▸ **What needs to be done**
Would you reproduce exactly the lines below from the one holding "(749, 326) = (728, 473): none -> grey shoe" through the one holding "(670, 237) = (562, 201): brown", inclusive, and no others?

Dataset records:
━━━

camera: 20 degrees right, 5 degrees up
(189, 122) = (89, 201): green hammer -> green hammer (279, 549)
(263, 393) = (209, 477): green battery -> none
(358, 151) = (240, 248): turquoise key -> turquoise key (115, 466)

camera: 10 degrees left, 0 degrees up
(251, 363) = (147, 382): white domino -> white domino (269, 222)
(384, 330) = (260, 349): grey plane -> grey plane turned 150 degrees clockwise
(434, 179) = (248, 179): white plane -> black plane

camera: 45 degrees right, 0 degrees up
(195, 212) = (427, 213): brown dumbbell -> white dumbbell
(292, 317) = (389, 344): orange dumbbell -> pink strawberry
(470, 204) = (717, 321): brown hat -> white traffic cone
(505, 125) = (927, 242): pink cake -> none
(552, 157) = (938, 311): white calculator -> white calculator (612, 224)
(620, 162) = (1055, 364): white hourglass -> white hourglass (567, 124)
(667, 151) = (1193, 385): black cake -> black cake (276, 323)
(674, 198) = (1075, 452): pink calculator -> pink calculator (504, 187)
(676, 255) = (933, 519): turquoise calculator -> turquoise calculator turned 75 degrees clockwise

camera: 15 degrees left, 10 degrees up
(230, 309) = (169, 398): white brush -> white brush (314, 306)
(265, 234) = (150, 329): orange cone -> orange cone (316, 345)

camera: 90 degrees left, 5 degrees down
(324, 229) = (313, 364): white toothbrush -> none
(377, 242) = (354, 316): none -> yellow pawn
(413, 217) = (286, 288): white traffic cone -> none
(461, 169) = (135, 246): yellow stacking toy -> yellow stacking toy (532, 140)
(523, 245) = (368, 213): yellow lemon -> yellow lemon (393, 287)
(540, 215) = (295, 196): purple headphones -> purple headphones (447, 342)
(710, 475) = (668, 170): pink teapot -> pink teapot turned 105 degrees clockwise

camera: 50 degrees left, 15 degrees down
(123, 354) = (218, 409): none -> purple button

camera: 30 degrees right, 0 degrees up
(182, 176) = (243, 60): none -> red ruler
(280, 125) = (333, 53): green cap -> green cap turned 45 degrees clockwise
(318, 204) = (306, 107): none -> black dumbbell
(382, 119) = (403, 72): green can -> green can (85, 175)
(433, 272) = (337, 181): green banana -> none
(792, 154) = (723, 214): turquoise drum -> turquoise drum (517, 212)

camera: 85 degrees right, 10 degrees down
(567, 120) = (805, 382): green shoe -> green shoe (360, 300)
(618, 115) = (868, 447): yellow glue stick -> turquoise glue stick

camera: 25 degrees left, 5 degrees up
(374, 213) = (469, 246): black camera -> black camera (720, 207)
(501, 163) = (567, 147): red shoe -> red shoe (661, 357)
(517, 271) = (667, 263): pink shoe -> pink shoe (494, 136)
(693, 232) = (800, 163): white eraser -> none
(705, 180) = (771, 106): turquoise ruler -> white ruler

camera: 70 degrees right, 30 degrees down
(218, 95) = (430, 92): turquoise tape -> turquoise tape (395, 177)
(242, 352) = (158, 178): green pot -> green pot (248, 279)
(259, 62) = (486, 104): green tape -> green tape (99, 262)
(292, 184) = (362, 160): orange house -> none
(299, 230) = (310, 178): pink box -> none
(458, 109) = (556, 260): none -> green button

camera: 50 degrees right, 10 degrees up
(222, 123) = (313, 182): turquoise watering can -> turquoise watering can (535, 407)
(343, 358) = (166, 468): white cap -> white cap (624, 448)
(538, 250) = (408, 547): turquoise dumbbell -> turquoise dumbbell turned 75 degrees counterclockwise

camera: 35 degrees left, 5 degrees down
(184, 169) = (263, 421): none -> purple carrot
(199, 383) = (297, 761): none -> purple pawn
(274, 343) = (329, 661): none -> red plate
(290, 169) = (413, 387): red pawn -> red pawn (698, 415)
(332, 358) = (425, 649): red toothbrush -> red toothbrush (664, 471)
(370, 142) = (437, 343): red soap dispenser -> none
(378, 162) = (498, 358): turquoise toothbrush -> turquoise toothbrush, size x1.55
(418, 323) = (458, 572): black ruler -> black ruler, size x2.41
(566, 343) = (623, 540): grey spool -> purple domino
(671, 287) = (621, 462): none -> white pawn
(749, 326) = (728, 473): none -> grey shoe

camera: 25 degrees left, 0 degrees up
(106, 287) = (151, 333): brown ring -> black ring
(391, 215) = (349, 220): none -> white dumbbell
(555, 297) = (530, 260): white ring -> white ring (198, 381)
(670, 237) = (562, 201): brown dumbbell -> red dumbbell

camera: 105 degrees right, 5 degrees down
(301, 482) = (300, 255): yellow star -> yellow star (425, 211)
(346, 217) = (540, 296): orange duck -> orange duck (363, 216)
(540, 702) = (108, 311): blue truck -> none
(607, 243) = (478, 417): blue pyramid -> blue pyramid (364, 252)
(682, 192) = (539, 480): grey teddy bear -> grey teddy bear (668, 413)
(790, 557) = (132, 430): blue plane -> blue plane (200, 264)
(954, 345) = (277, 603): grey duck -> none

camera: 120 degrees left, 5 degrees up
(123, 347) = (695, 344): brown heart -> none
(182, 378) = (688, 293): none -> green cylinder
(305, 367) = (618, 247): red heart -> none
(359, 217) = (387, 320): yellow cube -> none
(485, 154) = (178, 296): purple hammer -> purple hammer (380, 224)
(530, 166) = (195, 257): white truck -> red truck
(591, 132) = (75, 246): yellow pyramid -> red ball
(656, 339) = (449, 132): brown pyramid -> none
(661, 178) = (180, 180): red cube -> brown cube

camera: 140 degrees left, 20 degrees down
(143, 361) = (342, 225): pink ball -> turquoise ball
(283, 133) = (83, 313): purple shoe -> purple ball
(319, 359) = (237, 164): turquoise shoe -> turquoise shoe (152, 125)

━━━

▸ **Answer to this task**
(749, 326) = (728, 473): none -> grey shoe

camera: 25 degrees left, 0 degrees up
(106, 287) = (151, 333): brown ring -> black ring
(391, 215) = (349, 220): none -> white dumbbell
(555, 297) = (530, 260): white ring -> white ring (198, 381)
(670, 237) = (562, 201): brown dumbbell -> red dumbbell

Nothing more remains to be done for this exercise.